(Extracted records)
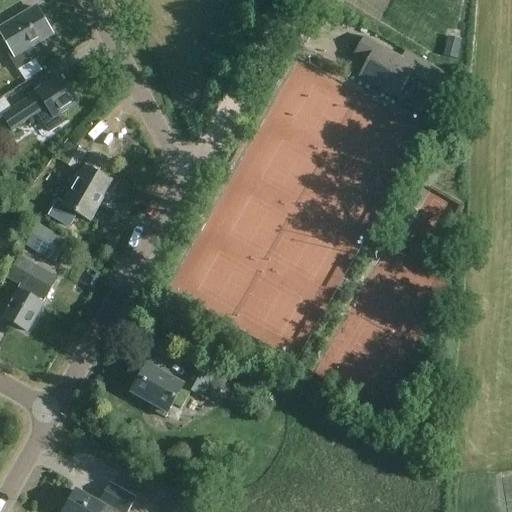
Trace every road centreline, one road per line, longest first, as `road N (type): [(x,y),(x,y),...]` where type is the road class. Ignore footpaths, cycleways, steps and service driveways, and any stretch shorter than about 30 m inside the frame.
road 1 (unclassified): [(53,412),(181,177),(87,0)]
road 2 (track): [(181,177),(307,0)]
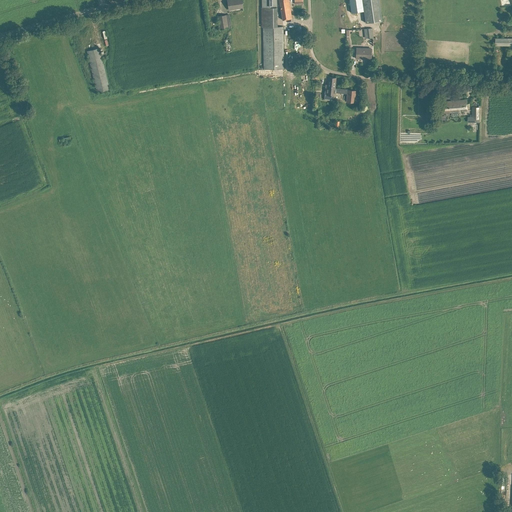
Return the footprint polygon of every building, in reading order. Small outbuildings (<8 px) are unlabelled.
[(229,9),(243,7),(241,0),(234,0),(228,1),(229,9)] [(277,26),(277,7),(276,0),(261,0),(262,7),(261,7),(262,27),(263,27),(264,69),(279,68),(284,68),(283,26),(277,26)] [(279,0),(281,11),(290,9),(288,0),(279,0)] [(363,11),(361,0),(349,0),(351,13),(363,11)] [(361,0),(363,11),(365,22),(375,21),(382,20),(379,0),(361,0)] [(282,20),(292,18),(290,9),(281,11),(282,20)] [(219,29),(231,28),(230,15),(218,16),(219,29)] [(371,59),(371,54),(371,48),(356,47),(356,58),(371,59)] [(101,53),(100,48),(87,51),(97,92),(109,89),(102,57),(107,56),(106,52),(101,53)] [(334,100),(335,82),(336,77),(328,77),(327,85),(325,85),(324,99),(334,100)] [(354,102),(355,90),(348,90),(347,101),(354,102)] [(467,110),(467,99),(444,101),(444,113),(450,113),(450,112),(459,111),(459,109),(462,109),(462,111),(467,110)] [(481,108),(481,105),(479,105),(479,107),(473,107),(472,122),(480,122),(480,108),(481,108)]
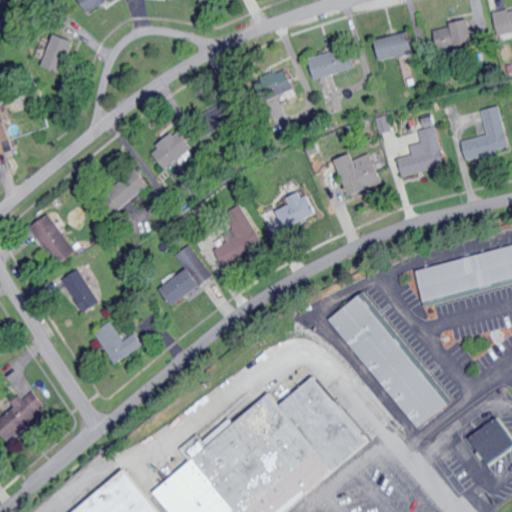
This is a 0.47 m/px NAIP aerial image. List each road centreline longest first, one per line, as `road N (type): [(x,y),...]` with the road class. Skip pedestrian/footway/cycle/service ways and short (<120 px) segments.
road 1 (residential): [(7,511),(282,287),(382,234),(511,201)]
road 2 (residential): [(0,210),(146,92),(205,55),(349,0)]
road 3 (residential): [(105,431),(0,269)]
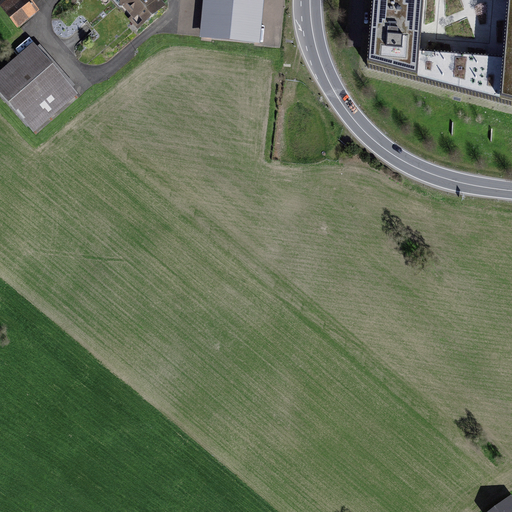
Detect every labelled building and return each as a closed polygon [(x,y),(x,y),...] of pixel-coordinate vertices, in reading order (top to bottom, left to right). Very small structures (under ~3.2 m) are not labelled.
[(37,11),(27,0),(7,0),(0,6),(17,27),(37,11)] [(165,0),(114,0),(144,30),(170,5),(165,0)] [(259,0),(206,0),(203,38),(256,43),(259,0)] [(373,0),(371,23),(367,68),(511,105),(511,0),(509,0),(505,45),(503,56),(420,48),(422,26),(423,0),(373,0)] [(81,99),(34,48),(0,78),(0,101),(35,140),(81,99)]
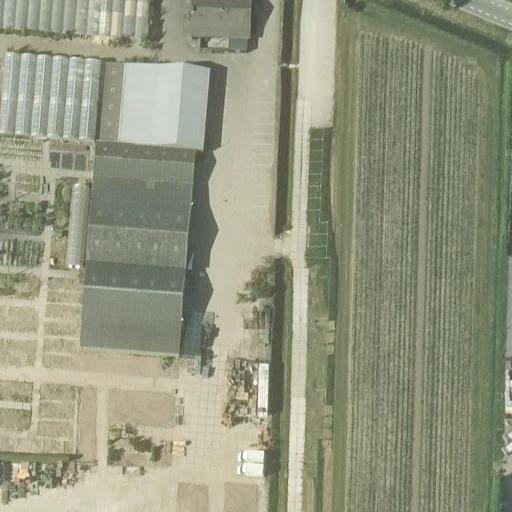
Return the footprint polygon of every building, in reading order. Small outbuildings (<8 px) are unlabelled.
[(0,0),(0,34),(149,42),(150,0),(0,0)] [(228,43),(233,43),(244,43),(251,44),(252,0),(247,0),(229,0),(229,1),(205,0),(191,0),(190,41),(208,42),(208,33),(228,34),(228,43)] [(244,43),(233,43),(233,51),(244,51),(244,43)] [(103,69),(6,60),(0,126),(0,140),(96,148),(80,352),(180,359),(196,155),(203,156),(209,77),(103,69)] [(175,443),(176,428),(98,423),(96,450),(113,451),(112,461),(158,464),(159,442),(175,443)]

§ **Exercise requirements**: Return every line of the items above that contains the word "longest", treating uppercase and lowercase as different.

§ **Written response**:
Trace every road centreline, one road per line, longest first, as `road N (type): [(x,y),(x,y),...]` where type is the road class. Ignore footpaths, cycleways, steps and service driveways, and any stretch shorter than about 30 m inside the frame.
This is a 0.47 m/px NAIP aerial image. List each road centreline longest first, one per line, as `road N (type): [(x,y),...]` with the road class. Skip pedestrian/footway/cycle/service ways and short (<120 px) segments.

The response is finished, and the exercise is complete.